What the task asks:
Please repeat every entry exactly as written, but skip the pictures.

== == ==

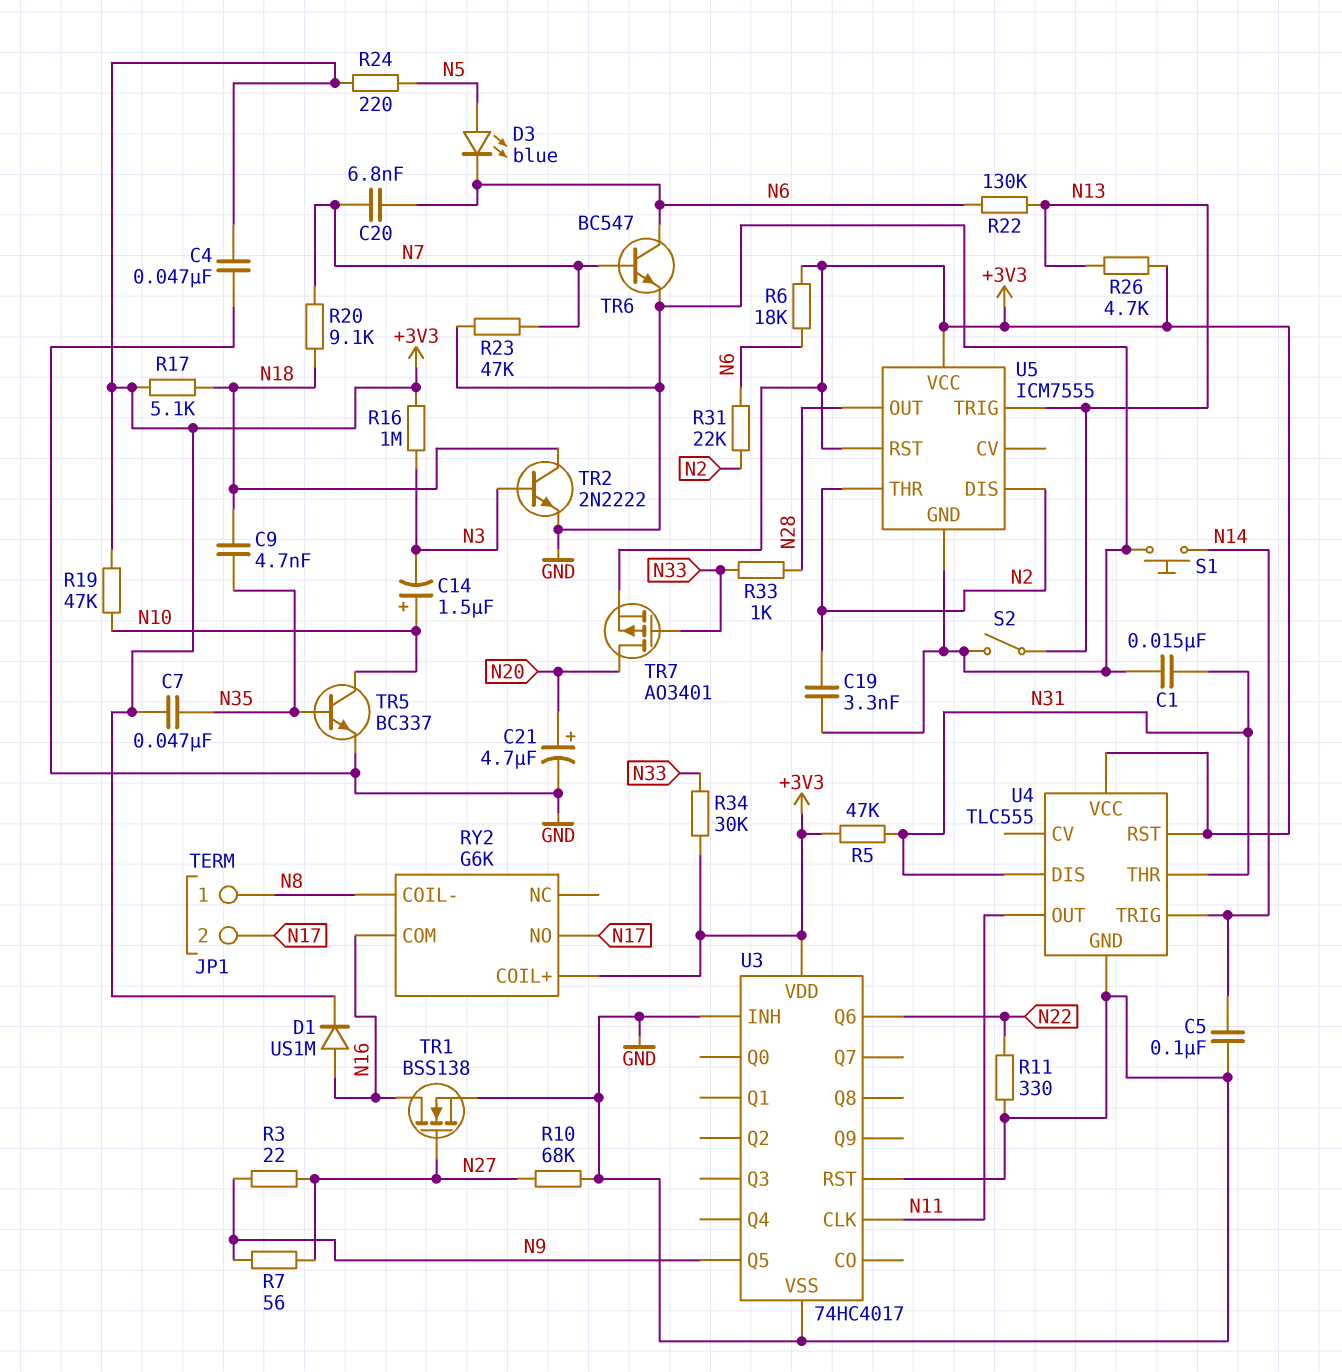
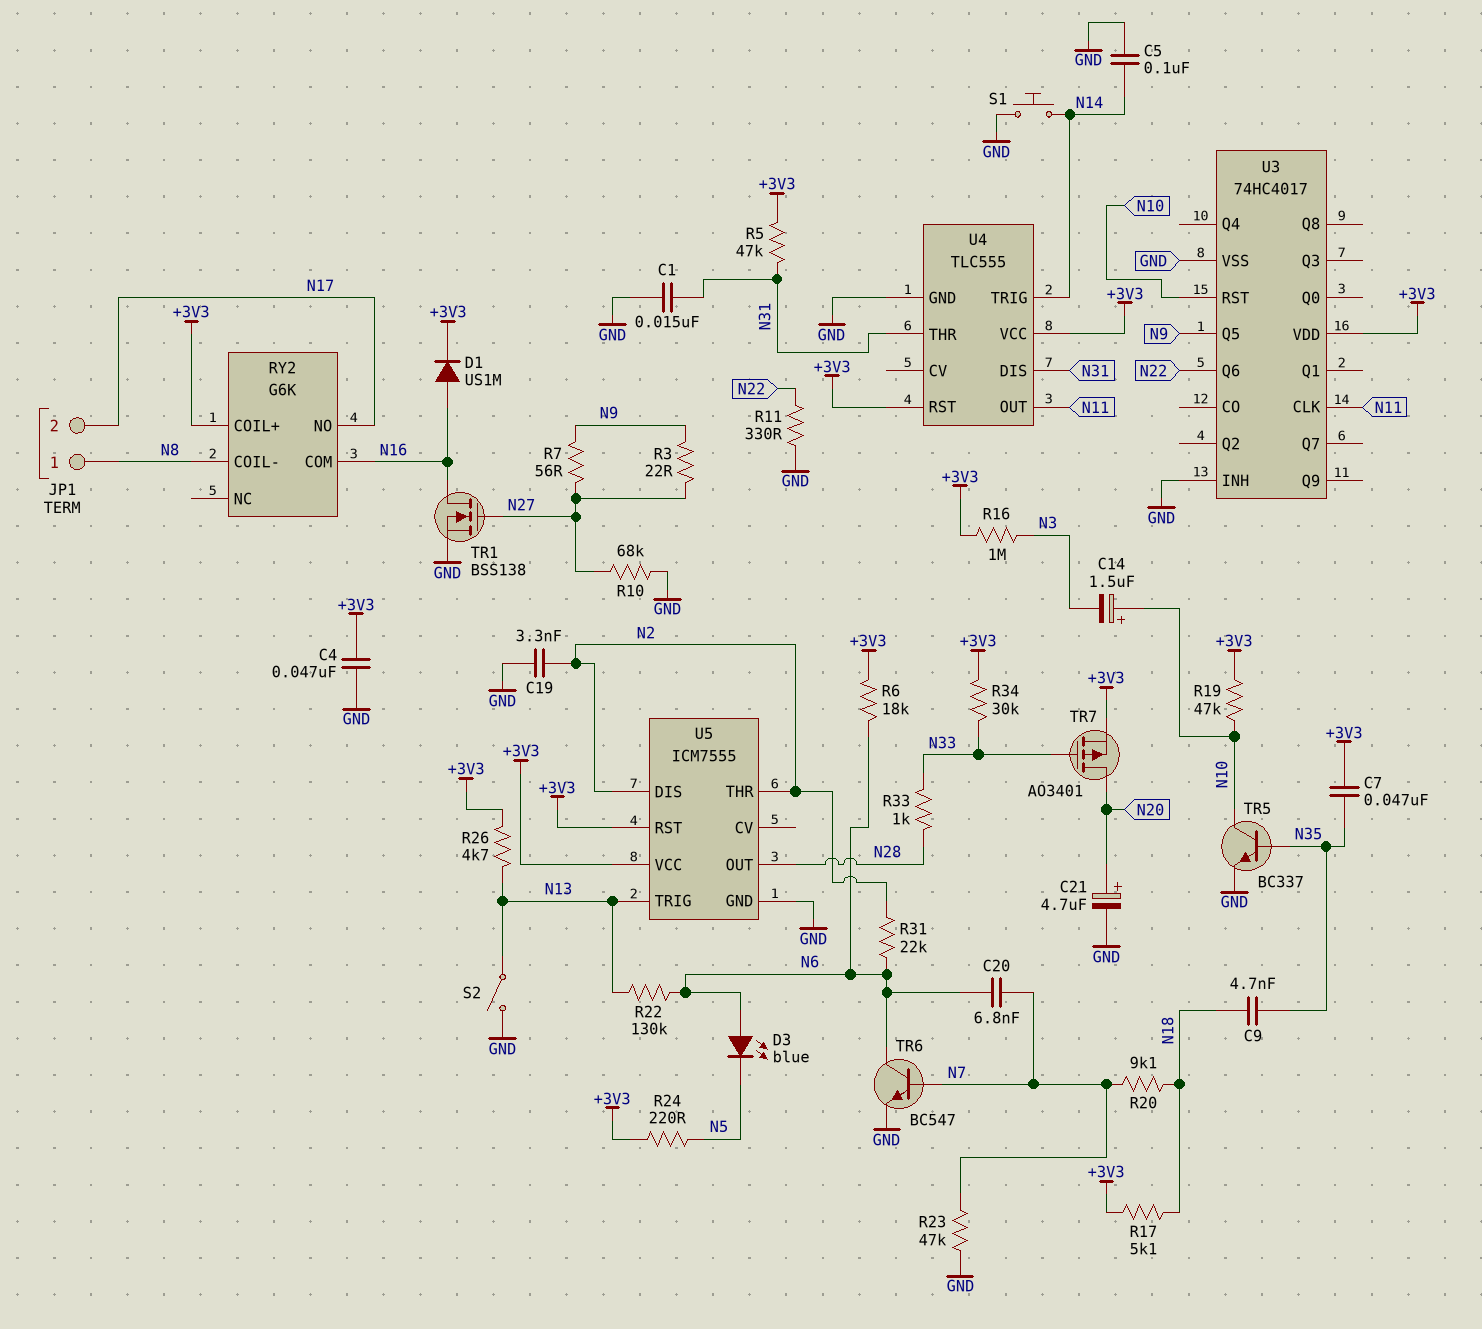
D3: LED blue (A N5, K N6) -> LED blue (A N6, K N5)
TR2: NPN 2N2222 (B N3, C N18, E GND) -> none
U3 pin RST: GND -> N10

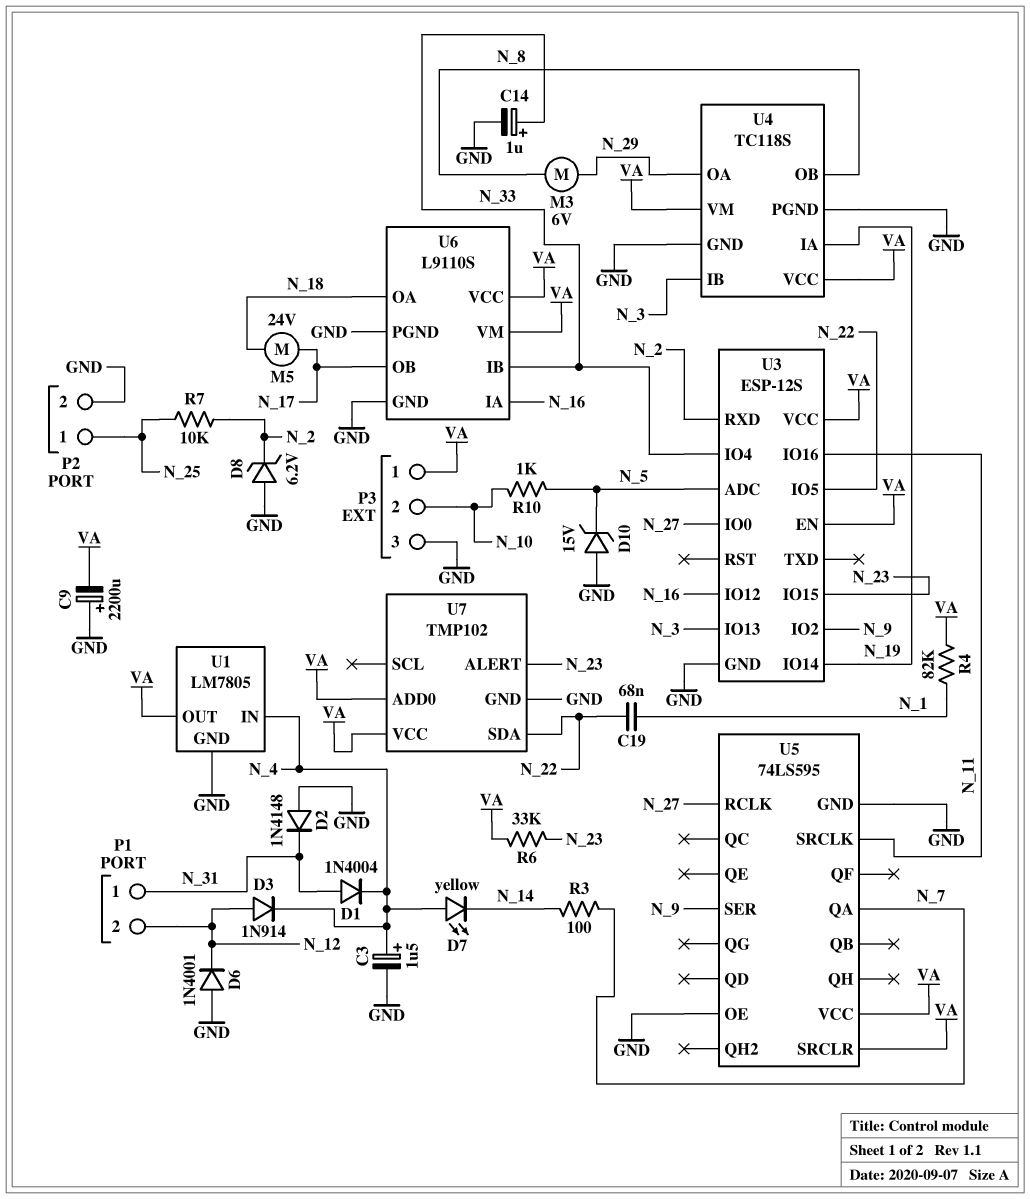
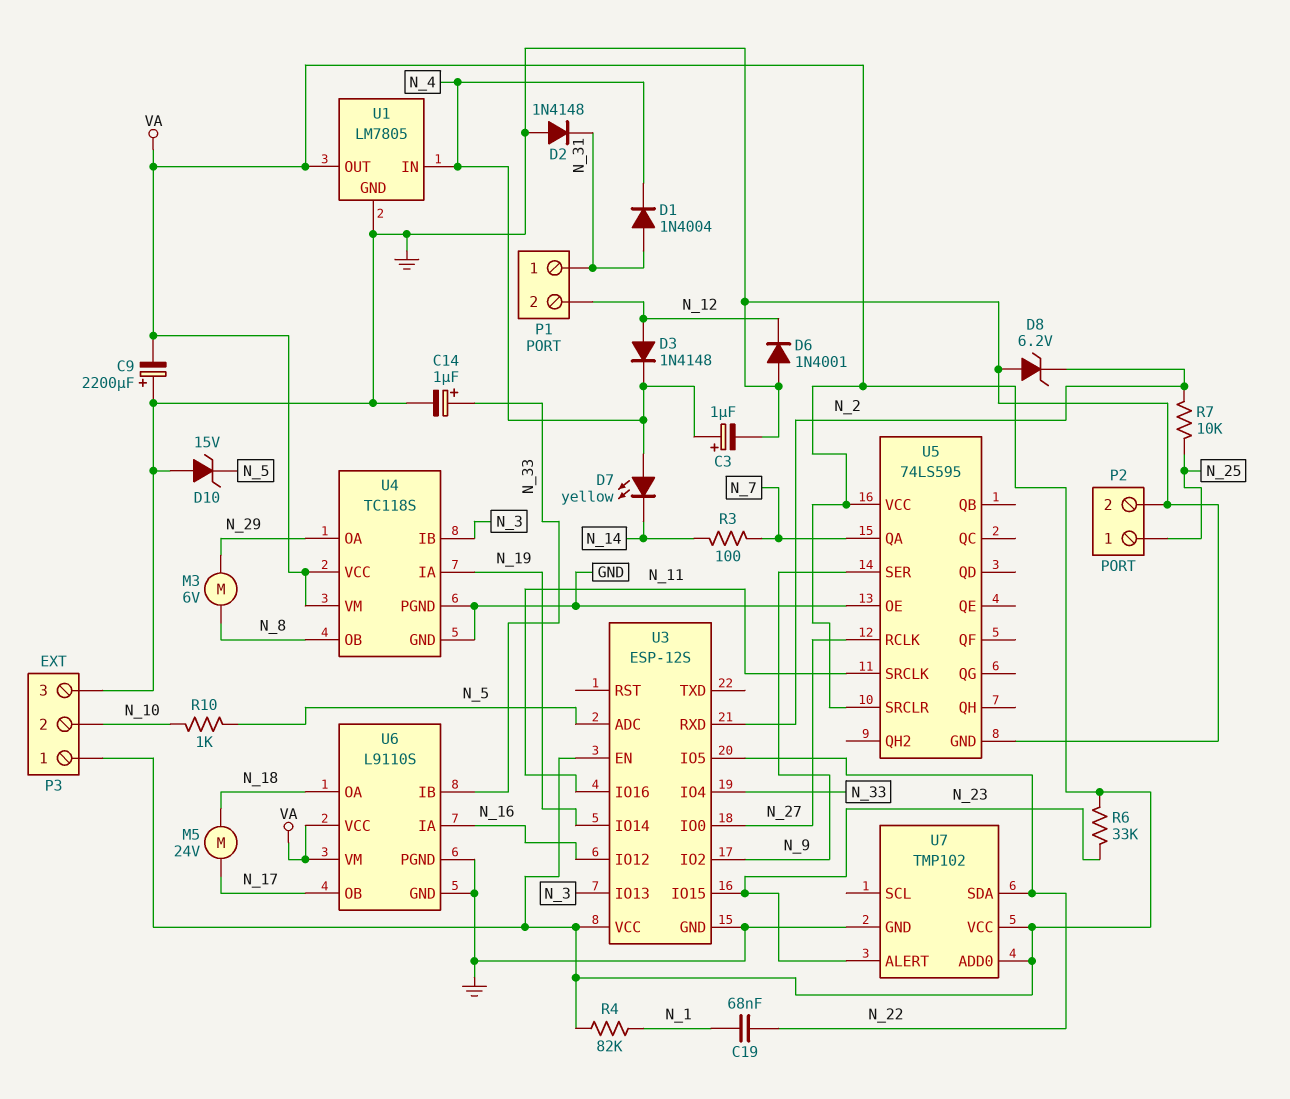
C3: 1.5uF (plus N_4, minus GND) -> 1uF (plus N_4, minus GND)
D3: diode 1N914 (A N_12, K N_4) -> diode 1N4148 (A N_12, K N_4)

== == ==

Output for this task:
D3: LED blue (A N5, K N6) -> LED blue (A N6, K N5)
TR2: NPN 2N2222 (B N3, C N18, E GND) -> none
U3 pin RST: GND -> N10

C3: 1.5uF (plus N_4, minus GND) -> 1uF (plus N_4, minus GND)
D3: diode 1N914 (A N_12, K N_4) -> diode 1N4148 (A N_12, K N_4)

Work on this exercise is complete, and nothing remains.